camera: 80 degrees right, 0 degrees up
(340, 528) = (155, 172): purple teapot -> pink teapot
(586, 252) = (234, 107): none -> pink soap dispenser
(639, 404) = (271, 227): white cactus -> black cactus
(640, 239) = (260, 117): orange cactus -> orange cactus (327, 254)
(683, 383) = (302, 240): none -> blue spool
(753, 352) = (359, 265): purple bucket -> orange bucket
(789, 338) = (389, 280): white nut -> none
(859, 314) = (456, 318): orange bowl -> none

^^^^

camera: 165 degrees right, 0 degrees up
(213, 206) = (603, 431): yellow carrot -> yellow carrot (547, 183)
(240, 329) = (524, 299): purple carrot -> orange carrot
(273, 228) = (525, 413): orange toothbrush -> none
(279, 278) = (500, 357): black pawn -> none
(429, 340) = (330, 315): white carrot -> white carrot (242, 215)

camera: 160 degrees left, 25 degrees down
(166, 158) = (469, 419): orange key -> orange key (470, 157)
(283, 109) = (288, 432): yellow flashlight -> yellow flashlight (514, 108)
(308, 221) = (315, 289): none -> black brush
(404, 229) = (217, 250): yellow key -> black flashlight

^^^^

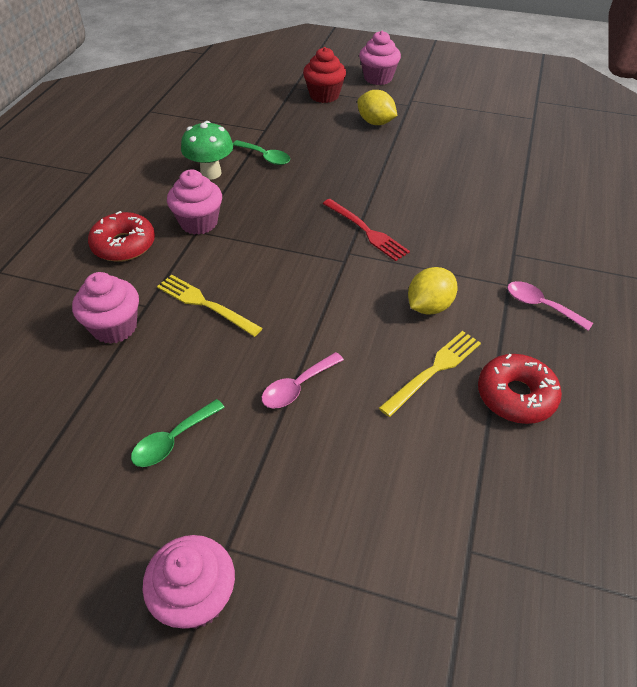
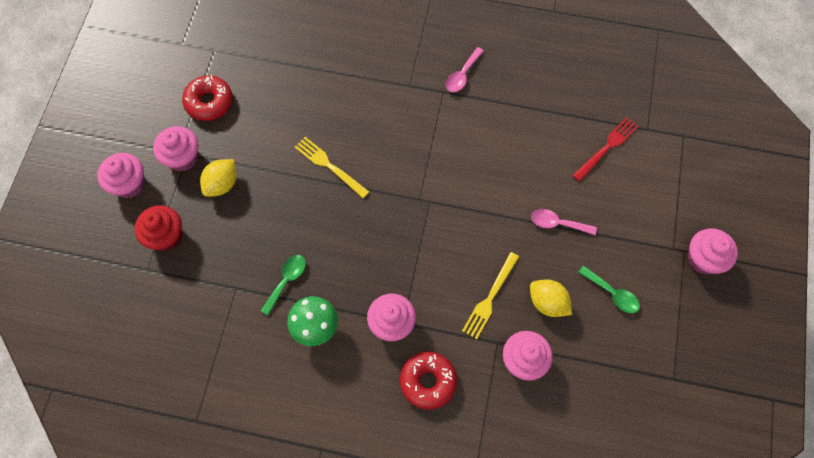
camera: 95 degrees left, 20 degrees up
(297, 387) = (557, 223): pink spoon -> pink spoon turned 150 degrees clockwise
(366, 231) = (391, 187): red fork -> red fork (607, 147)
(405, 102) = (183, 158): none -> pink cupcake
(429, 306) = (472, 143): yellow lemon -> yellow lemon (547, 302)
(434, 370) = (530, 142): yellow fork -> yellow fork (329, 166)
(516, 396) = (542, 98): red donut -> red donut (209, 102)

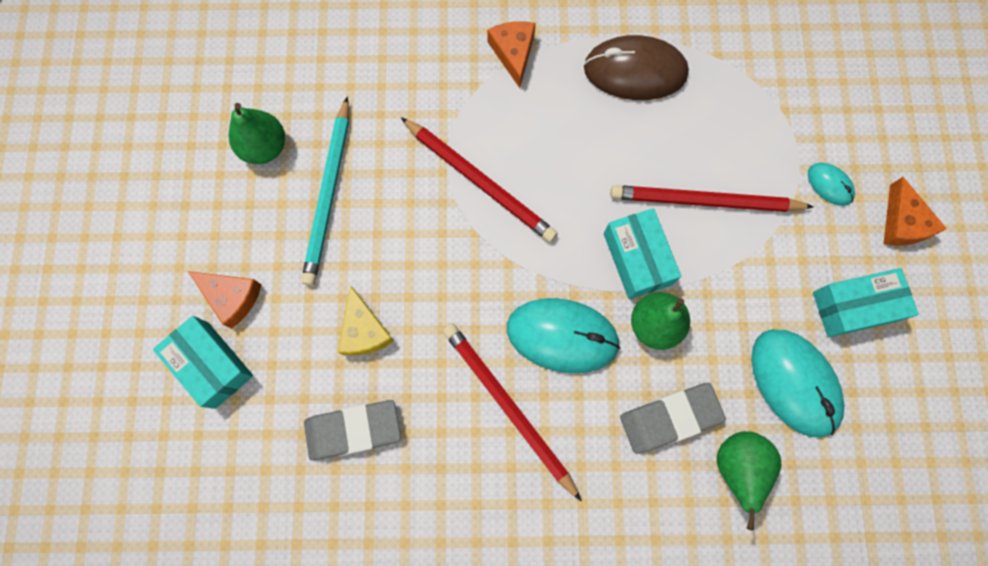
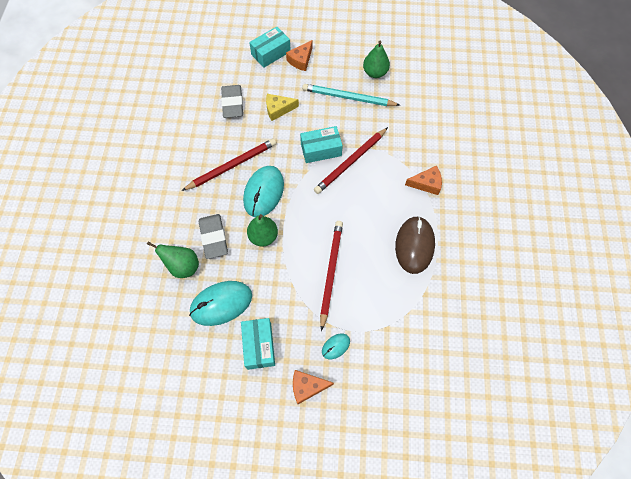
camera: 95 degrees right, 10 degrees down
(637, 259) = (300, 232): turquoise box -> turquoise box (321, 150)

^^^^

## WHAT IS NEEDED
Scan the lines above for "camera: 80 degrees right, 0 degrees up" and for "(859, 314) = (456, 318): orange bowl -> none". Repeat exactly the line holding each of them and every line in between.

## RESULT
camera: 80 degrees right, 0 degrees up
(340, 528) = (155, 172): purple teapot -> pink teapot
(586, 252) = (234, 107): none -> pink soap dispenser
(639, 404) = (271, 227): white cactus -> black cactus
(640, 239) = (260, 117): orange cactus -> orange cactus (327, 254)
(683, 383) = (302, 240): none -> blue spool
(753, 352) = (359, 265): purple bucket -> orange bucket
(789, 338) = (389, 280): white nut -> none
(859, 314) = (456, 318): orange bowl -> none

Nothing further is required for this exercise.